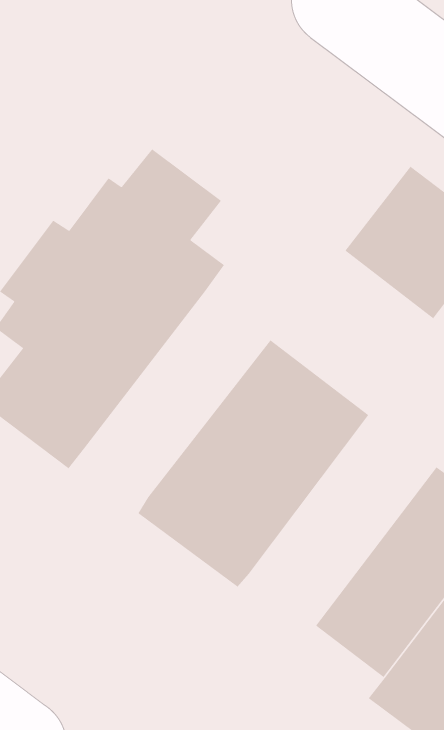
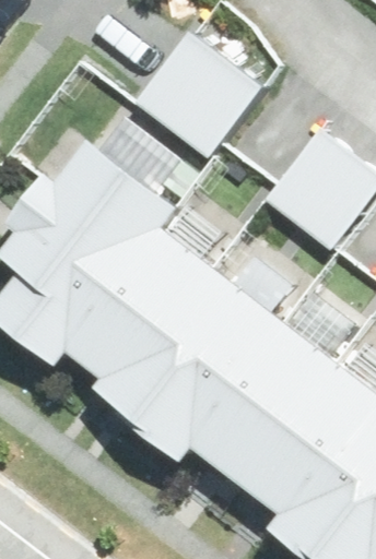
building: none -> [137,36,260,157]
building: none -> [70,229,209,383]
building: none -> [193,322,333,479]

* * *

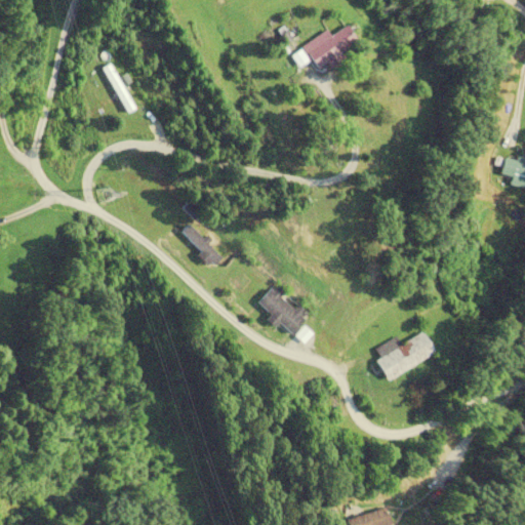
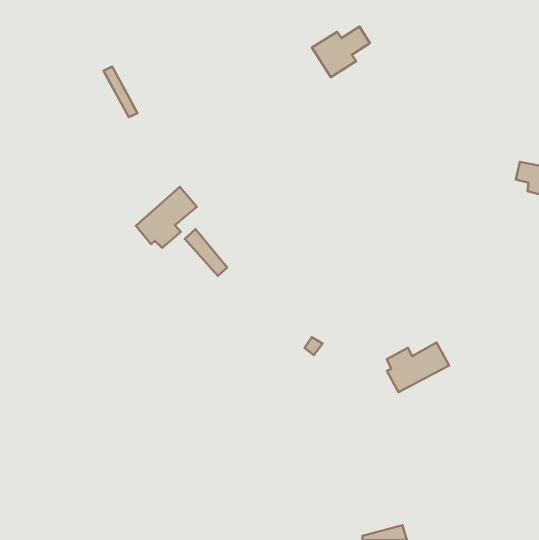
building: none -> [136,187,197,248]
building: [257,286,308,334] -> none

» **What you are asked to do**: Copy out, exactly and alone, the lines of the entries above between the ones holding "building: none -> [70,229,209,383]" and "building: none -> [193,322,333,479]", inclusive.

» **Result below**:
building: none -> [70,229,209,383]
building: none -> [193,322,333,479]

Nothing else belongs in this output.